■ EXERCISE INPUT:
++++++++

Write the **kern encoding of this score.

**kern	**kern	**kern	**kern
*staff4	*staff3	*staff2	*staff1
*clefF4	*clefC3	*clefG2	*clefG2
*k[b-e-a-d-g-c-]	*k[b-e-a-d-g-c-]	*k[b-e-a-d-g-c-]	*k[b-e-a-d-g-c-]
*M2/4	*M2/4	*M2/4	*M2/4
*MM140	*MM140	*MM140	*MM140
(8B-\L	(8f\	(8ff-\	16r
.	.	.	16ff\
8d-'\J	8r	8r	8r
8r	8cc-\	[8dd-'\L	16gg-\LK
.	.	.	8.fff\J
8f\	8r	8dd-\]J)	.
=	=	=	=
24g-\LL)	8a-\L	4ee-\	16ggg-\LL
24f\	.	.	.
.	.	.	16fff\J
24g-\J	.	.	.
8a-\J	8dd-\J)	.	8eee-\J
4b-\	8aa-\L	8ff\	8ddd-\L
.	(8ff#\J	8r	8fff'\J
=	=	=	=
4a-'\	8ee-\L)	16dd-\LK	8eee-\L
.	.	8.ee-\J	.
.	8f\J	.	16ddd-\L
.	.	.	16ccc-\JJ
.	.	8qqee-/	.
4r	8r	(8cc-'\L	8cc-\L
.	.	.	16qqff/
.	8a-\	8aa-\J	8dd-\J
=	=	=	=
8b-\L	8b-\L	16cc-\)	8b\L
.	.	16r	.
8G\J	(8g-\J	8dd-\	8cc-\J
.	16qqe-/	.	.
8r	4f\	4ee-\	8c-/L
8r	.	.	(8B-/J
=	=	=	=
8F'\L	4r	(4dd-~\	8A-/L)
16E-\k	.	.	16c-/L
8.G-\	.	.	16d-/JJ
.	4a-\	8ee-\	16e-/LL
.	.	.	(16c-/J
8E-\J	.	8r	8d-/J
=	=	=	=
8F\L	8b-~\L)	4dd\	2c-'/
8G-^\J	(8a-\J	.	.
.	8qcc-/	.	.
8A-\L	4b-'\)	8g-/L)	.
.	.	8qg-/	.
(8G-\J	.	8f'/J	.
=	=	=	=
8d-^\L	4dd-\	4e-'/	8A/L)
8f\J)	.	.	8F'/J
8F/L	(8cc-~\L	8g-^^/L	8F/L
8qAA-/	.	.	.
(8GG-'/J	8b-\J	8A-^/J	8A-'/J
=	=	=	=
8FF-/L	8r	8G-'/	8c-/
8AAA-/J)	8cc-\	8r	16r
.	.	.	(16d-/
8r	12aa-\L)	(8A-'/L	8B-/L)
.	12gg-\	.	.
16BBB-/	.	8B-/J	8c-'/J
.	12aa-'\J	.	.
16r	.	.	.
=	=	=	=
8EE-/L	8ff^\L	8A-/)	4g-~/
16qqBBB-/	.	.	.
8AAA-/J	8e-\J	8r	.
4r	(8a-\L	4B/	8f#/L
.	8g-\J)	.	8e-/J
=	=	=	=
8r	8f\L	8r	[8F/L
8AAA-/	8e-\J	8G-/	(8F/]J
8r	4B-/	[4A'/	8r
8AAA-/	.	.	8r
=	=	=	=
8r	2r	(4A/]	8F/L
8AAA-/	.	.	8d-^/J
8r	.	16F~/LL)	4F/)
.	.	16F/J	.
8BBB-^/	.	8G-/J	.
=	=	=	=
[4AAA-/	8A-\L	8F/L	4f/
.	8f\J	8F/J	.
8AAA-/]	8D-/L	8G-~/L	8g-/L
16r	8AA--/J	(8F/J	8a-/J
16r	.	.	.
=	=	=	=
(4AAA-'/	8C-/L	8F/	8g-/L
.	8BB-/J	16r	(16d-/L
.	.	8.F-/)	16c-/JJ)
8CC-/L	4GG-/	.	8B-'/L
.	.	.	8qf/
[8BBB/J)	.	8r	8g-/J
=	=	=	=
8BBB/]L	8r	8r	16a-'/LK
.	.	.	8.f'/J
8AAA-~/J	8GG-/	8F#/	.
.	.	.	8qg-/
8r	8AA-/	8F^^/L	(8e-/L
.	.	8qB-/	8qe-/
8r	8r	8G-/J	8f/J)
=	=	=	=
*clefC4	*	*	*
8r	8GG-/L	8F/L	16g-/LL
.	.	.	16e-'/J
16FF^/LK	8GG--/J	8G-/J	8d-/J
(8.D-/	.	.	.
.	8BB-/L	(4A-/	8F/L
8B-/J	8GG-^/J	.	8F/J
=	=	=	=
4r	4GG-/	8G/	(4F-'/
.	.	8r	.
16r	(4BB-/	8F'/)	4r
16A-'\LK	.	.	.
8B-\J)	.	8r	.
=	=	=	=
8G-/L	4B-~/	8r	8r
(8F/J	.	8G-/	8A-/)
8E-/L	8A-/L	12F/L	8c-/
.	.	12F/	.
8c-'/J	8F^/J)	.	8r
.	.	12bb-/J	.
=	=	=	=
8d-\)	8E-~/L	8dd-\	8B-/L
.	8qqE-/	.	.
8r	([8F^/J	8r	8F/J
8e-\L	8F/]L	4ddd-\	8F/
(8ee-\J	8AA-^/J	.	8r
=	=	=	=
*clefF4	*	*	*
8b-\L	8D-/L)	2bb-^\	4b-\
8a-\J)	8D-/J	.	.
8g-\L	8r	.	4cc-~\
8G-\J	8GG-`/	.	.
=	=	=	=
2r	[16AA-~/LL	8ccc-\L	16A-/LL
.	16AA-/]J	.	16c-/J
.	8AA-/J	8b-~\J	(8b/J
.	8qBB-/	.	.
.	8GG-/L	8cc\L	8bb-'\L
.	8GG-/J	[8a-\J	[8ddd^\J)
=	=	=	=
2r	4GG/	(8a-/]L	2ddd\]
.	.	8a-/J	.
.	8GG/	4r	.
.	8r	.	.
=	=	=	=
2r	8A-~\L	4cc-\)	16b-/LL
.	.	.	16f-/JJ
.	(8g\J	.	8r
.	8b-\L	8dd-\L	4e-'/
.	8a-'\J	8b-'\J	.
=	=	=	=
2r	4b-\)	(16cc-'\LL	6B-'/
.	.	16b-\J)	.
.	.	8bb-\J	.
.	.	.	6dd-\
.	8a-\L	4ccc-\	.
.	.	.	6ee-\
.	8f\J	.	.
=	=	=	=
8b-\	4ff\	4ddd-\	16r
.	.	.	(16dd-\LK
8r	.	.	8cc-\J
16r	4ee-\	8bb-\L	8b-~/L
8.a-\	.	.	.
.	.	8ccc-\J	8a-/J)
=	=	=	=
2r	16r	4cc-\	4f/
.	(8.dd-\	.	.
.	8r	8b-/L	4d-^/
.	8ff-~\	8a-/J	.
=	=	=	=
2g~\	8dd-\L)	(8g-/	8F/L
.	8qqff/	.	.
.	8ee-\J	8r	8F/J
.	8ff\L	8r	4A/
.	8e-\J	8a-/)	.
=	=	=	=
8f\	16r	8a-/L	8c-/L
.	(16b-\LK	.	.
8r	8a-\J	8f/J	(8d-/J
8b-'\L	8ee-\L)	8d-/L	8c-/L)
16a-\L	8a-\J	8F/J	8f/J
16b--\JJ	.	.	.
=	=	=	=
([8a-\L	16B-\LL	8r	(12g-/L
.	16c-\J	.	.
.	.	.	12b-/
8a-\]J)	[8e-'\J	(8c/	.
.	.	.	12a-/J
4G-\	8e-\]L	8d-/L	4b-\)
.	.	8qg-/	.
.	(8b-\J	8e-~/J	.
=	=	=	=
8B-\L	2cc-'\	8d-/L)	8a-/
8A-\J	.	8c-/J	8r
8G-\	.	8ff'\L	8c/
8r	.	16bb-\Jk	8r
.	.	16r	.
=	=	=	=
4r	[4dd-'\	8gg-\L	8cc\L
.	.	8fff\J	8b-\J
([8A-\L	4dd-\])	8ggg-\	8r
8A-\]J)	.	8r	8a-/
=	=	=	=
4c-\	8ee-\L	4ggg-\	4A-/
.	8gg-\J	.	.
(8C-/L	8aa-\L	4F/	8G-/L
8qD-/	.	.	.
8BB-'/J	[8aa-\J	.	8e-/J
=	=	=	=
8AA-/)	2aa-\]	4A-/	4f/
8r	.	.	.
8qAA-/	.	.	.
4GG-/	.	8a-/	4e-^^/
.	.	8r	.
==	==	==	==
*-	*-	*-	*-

++++++++

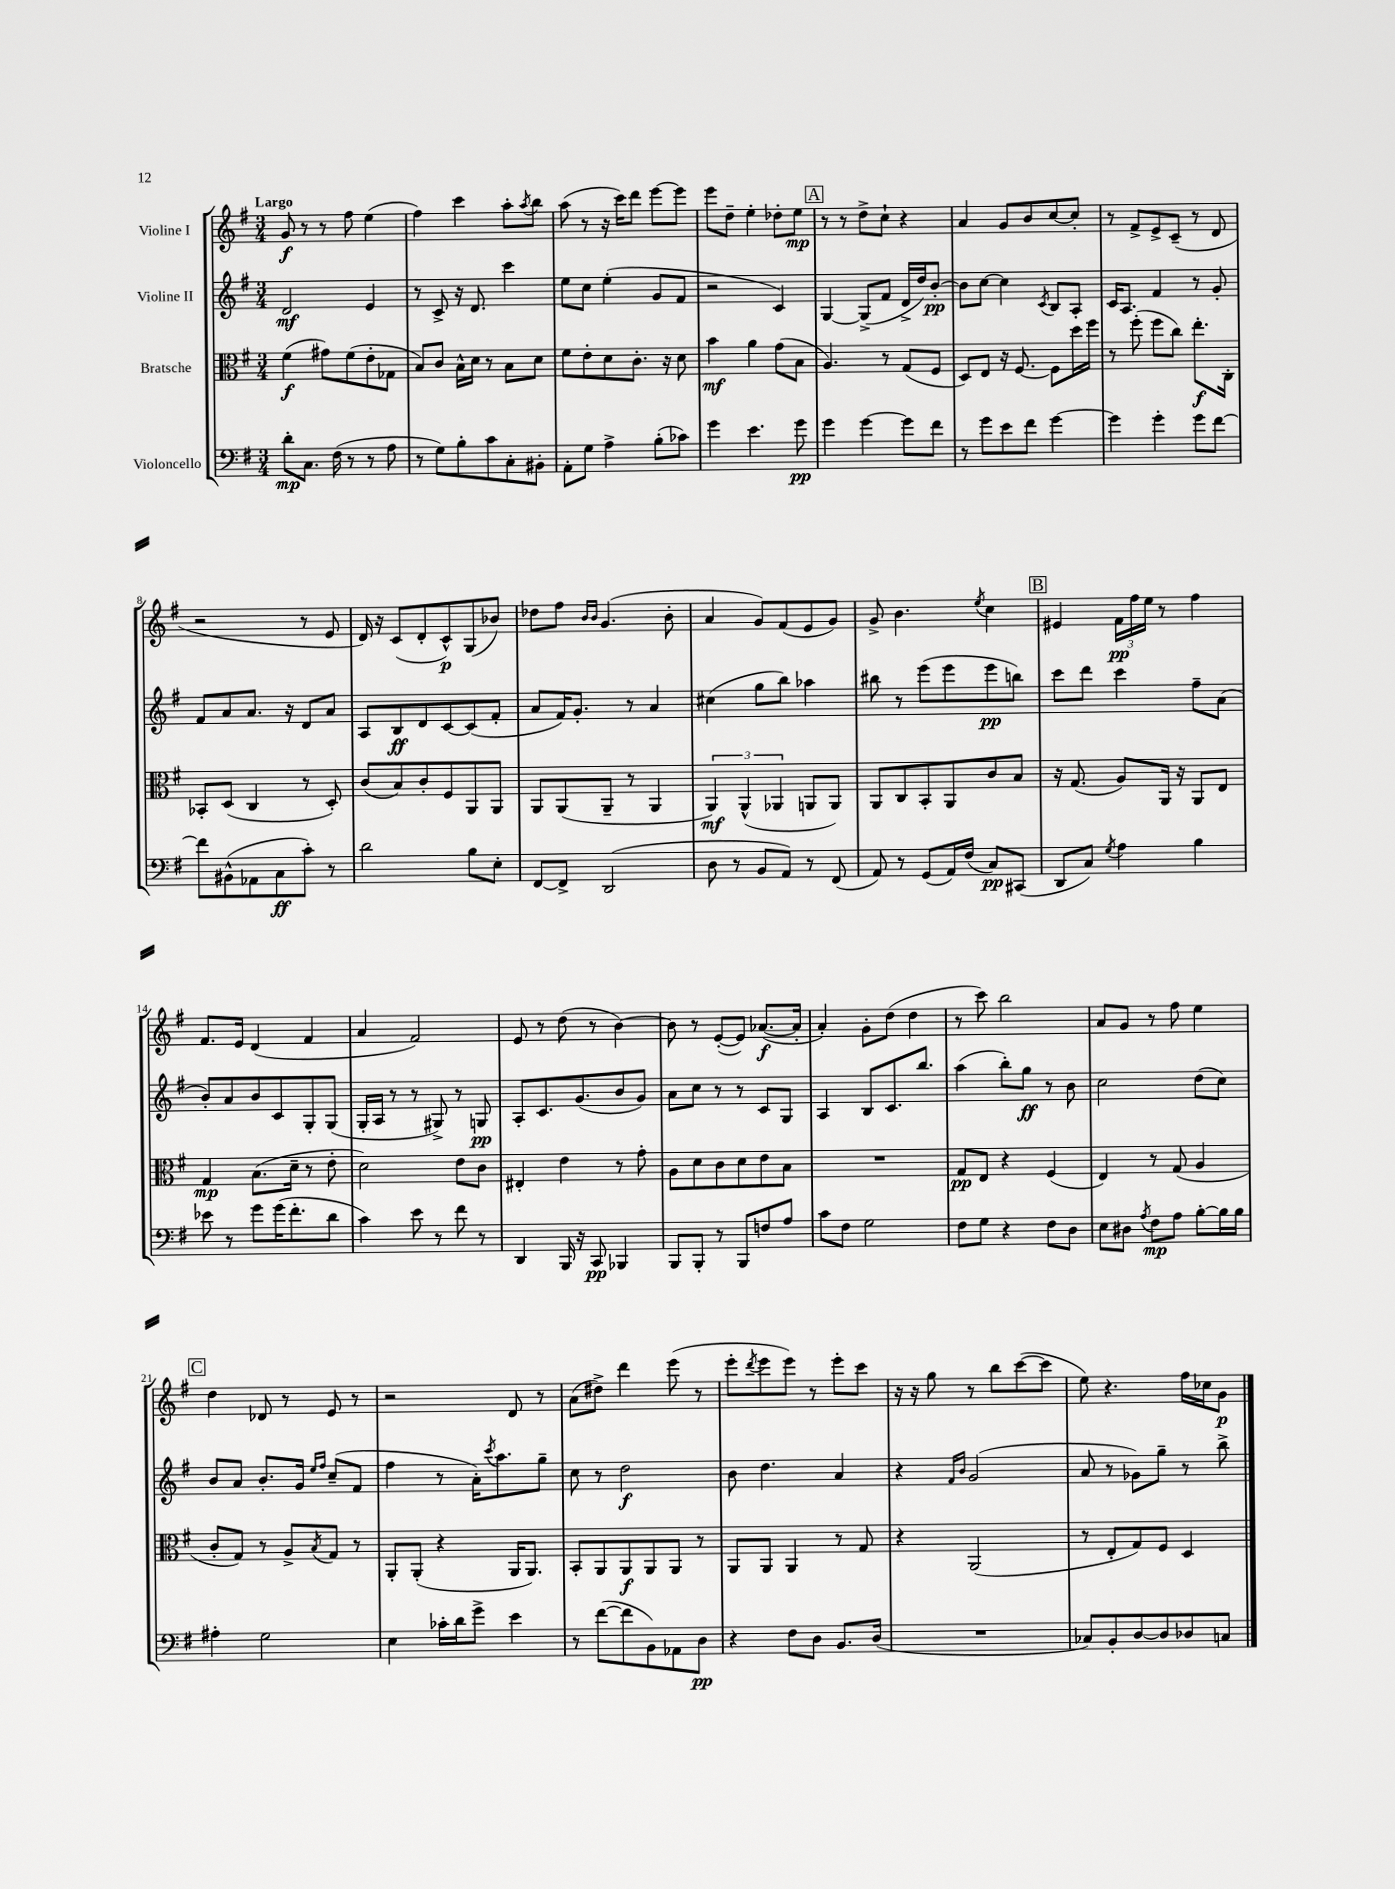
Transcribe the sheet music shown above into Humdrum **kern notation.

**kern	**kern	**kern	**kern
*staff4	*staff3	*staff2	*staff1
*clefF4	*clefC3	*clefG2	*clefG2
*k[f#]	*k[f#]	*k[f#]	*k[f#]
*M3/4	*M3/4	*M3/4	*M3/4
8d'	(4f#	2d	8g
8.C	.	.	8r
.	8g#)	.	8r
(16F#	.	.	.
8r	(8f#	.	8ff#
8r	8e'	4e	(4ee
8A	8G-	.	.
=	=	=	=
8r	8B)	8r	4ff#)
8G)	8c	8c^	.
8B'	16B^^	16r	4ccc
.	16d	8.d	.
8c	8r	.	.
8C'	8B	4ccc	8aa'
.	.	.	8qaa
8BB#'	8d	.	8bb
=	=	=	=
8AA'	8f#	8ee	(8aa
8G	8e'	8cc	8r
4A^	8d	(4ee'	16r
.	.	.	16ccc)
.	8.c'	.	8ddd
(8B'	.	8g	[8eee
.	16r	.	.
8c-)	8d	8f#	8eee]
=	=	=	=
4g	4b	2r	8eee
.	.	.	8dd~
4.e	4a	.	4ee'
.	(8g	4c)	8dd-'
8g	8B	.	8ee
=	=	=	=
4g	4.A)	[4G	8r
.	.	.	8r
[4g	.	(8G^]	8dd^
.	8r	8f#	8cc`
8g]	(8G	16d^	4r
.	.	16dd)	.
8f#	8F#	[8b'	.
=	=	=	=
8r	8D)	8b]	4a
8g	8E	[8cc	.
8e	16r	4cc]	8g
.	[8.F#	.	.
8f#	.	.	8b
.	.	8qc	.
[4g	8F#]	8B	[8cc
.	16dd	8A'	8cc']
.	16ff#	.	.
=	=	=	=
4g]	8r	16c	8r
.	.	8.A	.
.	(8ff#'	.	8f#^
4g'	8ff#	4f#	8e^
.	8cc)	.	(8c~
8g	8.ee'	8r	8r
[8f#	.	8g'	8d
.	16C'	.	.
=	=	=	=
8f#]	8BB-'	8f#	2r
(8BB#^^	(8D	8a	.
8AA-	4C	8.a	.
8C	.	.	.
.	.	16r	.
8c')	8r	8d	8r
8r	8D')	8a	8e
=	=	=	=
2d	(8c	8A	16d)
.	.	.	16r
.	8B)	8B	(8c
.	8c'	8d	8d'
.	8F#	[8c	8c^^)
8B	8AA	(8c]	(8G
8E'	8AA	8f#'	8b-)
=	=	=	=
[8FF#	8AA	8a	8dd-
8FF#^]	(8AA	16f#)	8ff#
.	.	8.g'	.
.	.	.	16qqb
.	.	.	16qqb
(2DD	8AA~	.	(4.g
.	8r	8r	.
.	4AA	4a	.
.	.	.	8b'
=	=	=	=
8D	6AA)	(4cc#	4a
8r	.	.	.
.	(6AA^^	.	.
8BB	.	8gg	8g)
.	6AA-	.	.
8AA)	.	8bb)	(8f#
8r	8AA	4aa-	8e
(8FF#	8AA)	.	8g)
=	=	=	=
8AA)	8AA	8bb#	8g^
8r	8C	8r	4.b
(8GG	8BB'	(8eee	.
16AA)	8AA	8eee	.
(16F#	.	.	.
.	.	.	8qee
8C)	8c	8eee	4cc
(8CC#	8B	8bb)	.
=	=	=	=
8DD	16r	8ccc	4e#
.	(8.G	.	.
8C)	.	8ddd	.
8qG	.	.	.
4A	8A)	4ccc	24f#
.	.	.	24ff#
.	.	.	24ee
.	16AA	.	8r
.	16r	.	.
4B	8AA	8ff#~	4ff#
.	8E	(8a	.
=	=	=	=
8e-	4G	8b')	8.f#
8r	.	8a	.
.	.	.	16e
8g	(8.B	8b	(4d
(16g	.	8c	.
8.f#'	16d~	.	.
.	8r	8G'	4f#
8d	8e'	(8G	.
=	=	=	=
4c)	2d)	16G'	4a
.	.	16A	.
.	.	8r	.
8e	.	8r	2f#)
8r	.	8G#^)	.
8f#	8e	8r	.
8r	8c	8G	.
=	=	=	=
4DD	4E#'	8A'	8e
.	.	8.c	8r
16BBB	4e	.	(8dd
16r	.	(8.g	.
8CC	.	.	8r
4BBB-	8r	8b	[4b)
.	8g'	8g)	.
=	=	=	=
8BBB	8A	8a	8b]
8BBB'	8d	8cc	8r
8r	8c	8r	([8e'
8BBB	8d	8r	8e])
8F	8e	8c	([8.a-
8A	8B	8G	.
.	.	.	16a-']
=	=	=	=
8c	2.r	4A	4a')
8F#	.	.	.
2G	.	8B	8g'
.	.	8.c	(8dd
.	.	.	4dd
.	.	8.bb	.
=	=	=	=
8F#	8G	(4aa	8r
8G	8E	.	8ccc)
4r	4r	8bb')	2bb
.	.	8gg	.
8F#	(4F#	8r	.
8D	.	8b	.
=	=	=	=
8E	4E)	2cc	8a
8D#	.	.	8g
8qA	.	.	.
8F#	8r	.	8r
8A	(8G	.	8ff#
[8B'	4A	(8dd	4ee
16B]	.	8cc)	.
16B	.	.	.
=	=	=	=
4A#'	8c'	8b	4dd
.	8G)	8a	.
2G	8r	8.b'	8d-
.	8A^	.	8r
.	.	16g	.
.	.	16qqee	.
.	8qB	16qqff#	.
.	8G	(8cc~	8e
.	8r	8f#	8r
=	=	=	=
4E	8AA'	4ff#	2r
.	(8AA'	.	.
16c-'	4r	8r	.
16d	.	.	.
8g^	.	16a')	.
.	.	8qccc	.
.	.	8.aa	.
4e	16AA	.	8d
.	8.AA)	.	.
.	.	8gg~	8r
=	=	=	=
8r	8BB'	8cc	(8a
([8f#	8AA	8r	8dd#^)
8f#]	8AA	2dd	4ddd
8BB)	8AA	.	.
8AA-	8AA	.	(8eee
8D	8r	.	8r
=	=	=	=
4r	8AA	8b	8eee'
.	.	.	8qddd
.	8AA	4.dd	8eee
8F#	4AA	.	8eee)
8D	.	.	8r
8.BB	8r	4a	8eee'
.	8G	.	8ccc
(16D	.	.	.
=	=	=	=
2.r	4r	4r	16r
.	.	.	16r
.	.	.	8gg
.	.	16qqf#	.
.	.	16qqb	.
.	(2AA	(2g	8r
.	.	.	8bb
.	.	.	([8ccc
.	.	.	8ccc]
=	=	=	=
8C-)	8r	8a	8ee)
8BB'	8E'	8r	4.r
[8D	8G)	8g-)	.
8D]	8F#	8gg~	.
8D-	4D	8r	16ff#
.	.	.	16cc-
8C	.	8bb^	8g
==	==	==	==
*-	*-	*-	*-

++++++++

■ WHAT IS ASKED:
Report each line of the listing above that contains the string "kern". Case counts.

■ FINAL RESULT:
Write the **kern encoding of this score.
**kern	**kern	**kern	**kern
Transcribe the sheet music shown above into Humdrum **kern notation.
**kern	**kern	**kern	**kern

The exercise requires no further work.